START Dataset excerpts

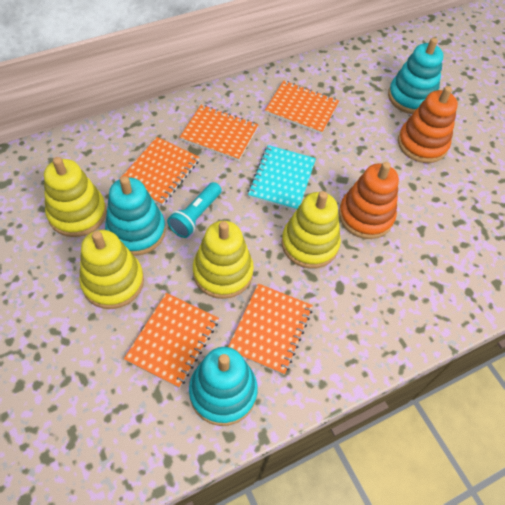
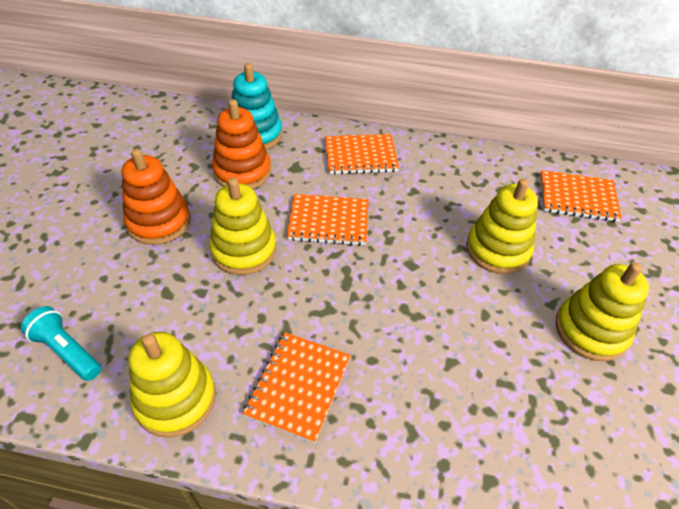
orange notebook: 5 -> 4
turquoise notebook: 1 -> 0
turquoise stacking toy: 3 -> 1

END Dataset excerpts
START Dataset excerpts

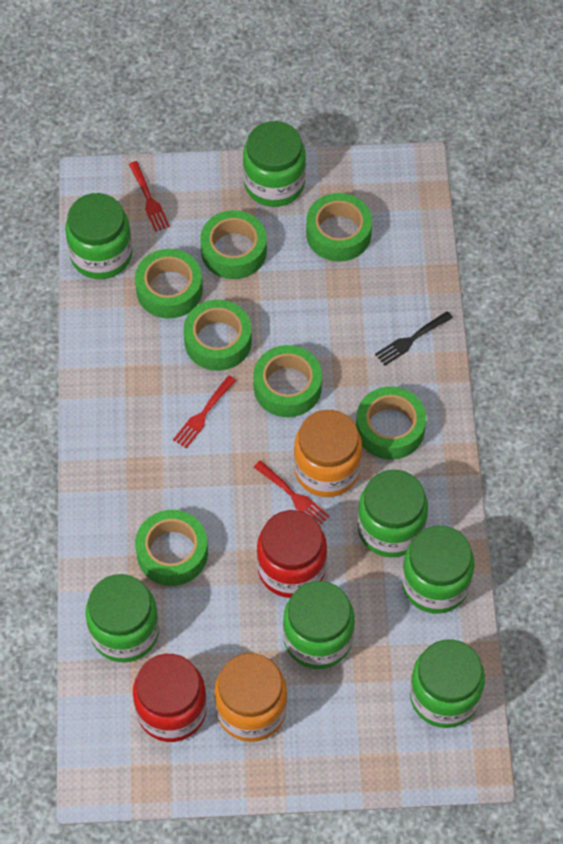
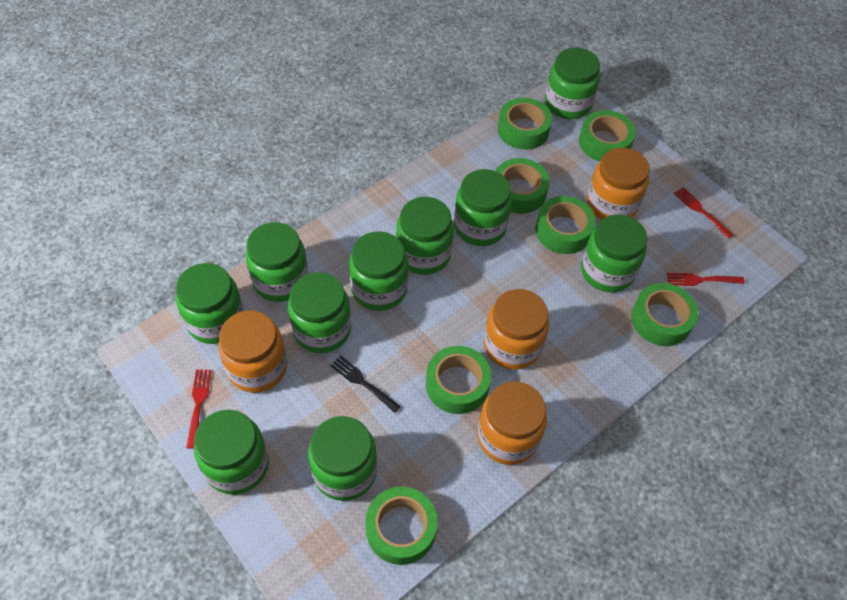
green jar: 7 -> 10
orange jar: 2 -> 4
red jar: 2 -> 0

END Dataset excerpts
START Dataset excerpts

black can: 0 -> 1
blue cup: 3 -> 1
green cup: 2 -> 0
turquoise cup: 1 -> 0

END Dataset excerpts

#### Your assignment:
Return, with no change at all, every line in the entries above from the line containing "orange notebook: 5 -> 4" through the line containing "turquoise stacking toy: 3 -> 1".

#### Answer space:
orange notebook: 5 -> 4
turquoise notebook: 1 -> 0
turquoise stacking toy: 3 -> 1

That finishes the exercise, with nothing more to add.